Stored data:

------

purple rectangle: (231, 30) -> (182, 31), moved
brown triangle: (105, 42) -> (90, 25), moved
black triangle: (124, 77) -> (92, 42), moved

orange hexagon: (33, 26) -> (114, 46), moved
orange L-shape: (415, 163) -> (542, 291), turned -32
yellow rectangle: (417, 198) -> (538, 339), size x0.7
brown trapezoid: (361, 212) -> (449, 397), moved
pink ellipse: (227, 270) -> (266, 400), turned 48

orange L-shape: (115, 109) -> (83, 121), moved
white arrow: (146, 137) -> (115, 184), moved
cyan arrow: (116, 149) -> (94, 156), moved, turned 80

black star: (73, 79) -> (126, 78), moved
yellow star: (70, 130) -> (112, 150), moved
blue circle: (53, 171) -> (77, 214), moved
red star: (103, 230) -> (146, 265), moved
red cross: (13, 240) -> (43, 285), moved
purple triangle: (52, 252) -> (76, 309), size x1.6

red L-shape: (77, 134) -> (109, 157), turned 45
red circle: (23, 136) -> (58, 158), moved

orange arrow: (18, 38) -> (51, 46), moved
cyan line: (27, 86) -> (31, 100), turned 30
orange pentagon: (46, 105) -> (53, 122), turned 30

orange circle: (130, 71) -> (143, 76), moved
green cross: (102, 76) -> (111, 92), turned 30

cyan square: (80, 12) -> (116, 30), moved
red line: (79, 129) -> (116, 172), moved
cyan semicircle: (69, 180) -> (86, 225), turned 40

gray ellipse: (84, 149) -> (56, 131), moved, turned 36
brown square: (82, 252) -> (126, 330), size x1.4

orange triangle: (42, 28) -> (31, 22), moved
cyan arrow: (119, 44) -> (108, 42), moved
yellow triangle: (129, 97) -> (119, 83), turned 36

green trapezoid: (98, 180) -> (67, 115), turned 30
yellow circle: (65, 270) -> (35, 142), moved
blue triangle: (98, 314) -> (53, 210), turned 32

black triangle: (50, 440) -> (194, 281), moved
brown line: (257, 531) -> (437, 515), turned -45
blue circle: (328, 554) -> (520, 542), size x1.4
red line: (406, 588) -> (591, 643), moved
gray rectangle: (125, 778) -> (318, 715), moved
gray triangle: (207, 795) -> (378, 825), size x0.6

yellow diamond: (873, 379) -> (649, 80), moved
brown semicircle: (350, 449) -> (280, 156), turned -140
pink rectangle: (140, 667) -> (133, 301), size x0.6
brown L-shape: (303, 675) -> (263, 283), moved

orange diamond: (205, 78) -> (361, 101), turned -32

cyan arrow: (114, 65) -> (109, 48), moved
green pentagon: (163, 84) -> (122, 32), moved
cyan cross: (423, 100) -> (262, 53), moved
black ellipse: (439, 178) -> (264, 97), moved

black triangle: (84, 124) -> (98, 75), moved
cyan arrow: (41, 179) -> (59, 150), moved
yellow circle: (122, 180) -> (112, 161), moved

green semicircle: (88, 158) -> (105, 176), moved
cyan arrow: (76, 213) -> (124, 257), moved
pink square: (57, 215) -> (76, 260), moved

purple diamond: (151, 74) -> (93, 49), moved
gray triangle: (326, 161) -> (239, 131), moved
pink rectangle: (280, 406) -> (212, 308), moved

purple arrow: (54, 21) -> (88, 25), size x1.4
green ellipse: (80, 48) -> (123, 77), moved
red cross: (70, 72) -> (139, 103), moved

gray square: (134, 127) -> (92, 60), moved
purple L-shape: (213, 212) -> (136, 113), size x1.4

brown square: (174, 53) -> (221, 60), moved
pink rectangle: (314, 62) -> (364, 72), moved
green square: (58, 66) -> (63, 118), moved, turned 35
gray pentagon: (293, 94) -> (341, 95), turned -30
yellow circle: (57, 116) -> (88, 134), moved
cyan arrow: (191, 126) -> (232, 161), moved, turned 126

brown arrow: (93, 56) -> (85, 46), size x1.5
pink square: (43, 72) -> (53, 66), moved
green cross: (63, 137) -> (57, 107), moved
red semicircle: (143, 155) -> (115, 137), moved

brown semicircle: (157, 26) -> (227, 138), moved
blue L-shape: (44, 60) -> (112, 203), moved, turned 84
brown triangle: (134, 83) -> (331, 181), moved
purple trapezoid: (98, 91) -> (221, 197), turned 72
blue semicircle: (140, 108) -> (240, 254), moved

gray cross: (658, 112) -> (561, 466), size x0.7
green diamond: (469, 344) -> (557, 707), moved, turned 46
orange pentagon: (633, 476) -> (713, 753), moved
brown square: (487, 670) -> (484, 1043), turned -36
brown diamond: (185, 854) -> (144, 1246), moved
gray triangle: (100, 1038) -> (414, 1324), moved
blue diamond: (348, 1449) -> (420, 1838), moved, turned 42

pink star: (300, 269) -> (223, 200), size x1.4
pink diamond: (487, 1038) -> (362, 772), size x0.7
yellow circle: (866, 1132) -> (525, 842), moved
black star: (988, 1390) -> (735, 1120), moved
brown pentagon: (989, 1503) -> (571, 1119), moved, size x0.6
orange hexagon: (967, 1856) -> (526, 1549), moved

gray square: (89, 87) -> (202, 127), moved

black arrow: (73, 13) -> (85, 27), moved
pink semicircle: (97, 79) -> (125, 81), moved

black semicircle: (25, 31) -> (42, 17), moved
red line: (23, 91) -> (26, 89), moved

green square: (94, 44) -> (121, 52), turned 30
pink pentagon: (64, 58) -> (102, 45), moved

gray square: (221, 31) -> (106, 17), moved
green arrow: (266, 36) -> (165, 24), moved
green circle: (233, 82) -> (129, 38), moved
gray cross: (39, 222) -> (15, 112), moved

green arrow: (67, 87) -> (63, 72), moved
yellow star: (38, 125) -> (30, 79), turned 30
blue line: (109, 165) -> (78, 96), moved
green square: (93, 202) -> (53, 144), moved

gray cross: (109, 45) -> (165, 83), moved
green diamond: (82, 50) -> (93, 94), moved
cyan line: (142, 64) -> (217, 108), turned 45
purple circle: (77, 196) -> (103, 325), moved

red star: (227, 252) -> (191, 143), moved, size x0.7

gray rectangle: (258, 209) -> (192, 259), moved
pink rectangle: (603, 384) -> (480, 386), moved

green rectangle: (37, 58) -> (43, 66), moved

------

== Task objective ==
Return, unchanged, the run of lines above that opens with the line containing "green arrow: (67, 87) -> (63, 72), moved" and closes with the line containing "purple circle: (77, 196) -> (103, 325), moved". Include both.

== Task output ==
green arrow: (67, 87) -> (63, 72), moved
yellow star: (38, 125) -> (30, 79), turned 30
blue line: (109, 165) -> (78, 96), moved
green square: (93, 202) -> (53, 144), moved

gray cross: (109, 45) -> (165, 83), moved
green diamond: (82, 50) -> (93, 94), moved
cyan line: (142, 64) -> (217, 108), turned 45
purple circle: (77, 196) -> (103, 325), moved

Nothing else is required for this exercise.